Task to carry out
From the records, return each line that has the word "rouge" in it.

##### Data extract #####

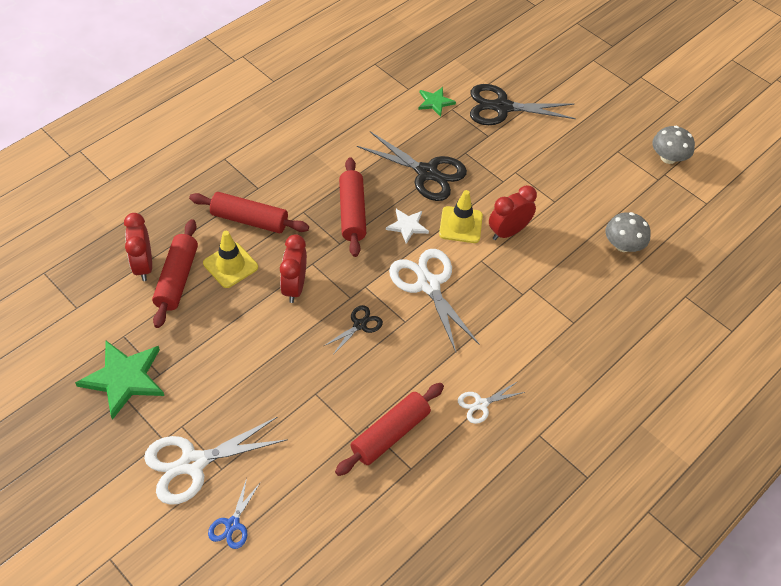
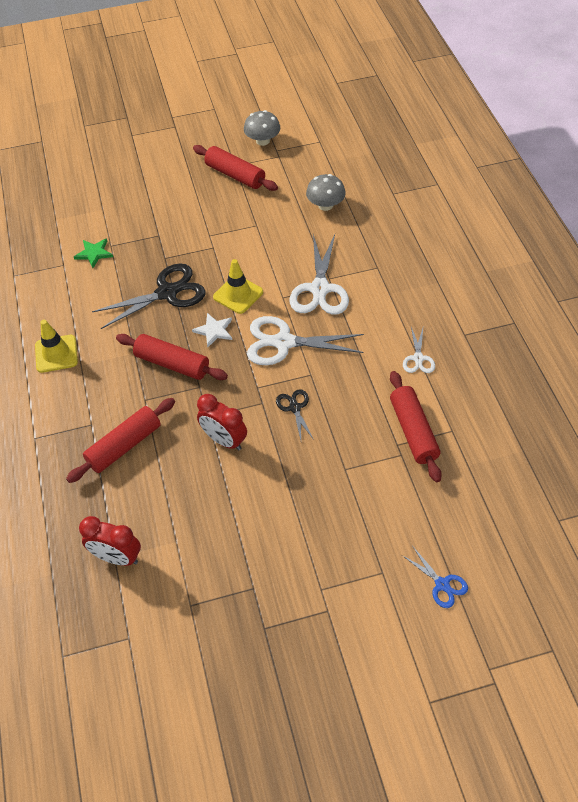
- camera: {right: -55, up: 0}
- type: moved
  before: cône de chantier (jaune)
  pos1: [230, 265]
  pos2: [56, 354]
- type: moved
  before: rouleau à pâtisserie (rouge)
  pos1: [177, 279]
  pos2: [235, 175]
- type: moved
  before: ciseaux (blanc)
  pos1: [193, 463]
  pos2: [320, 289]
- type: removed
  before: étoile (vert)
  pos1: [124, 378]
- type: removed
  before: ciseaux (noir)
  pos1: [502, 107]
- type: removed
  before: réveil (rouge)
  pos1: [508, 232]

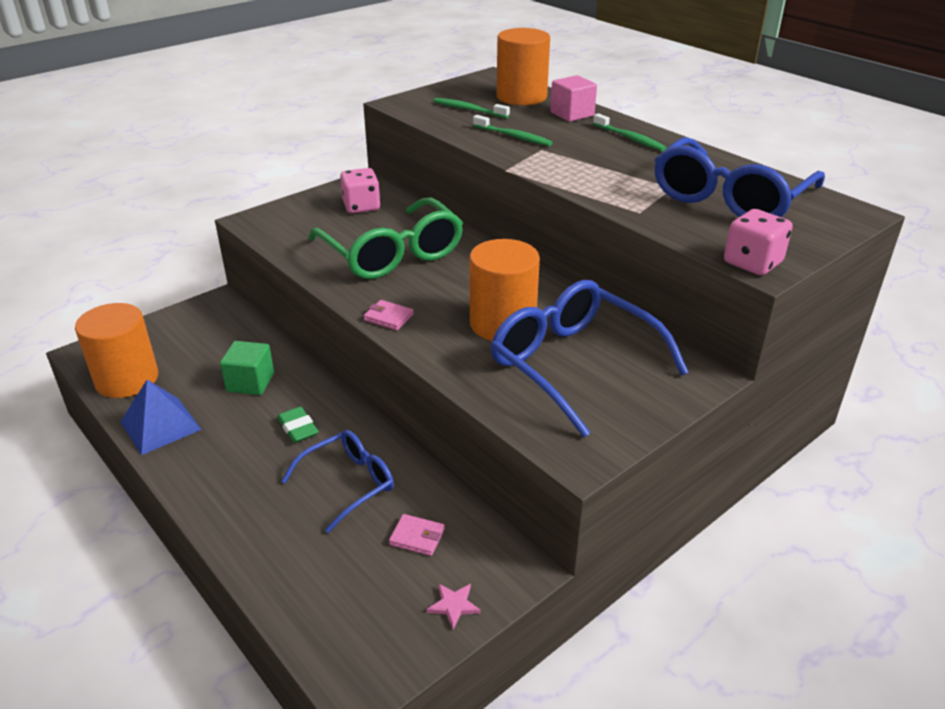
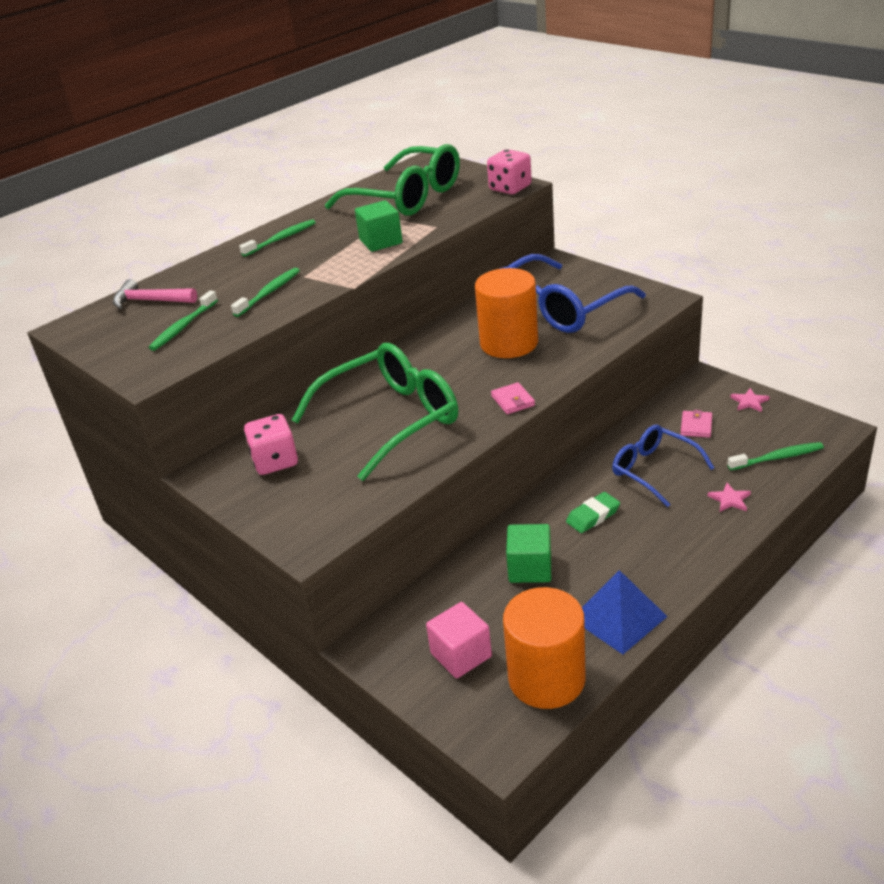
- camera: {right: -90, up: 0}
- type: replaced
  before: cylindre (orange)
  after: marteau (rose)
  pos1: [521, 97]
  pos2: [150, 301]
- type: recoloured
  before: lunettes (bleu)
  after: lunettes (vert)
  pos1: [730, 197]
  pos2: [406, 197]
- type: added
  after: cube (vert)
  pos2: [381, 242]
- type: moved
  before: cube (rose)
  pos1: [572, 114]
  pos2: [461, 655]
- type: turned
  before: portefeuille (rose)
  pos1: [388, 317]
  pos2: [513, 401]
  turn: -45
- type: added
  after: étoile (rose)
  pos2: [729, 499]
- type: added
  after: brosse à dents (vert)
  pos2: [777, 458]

#####
##### Data extract #####

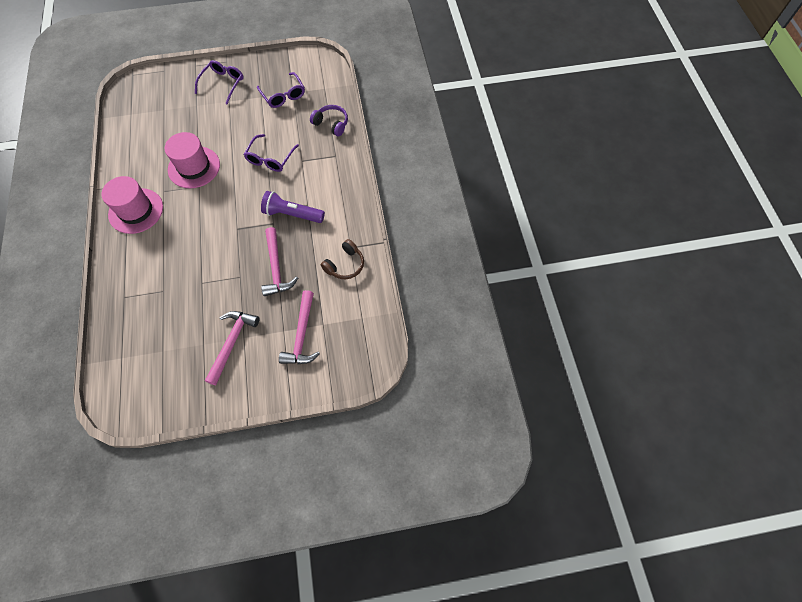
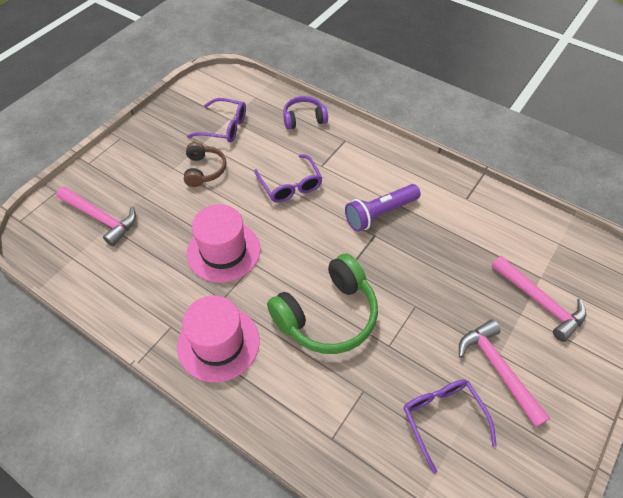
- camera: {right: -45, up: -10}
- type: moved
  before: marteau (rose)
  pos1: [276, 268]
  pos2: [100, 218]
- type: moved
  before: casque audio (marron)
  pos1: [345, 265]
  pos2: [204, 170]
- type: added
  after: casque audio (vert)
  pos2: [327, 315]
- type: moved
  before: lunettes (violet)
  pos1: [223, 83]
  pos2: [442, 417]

#####

Response to the exercise
  before: rouleau à pâtisserie (rouge)
  before: réveil (rouge)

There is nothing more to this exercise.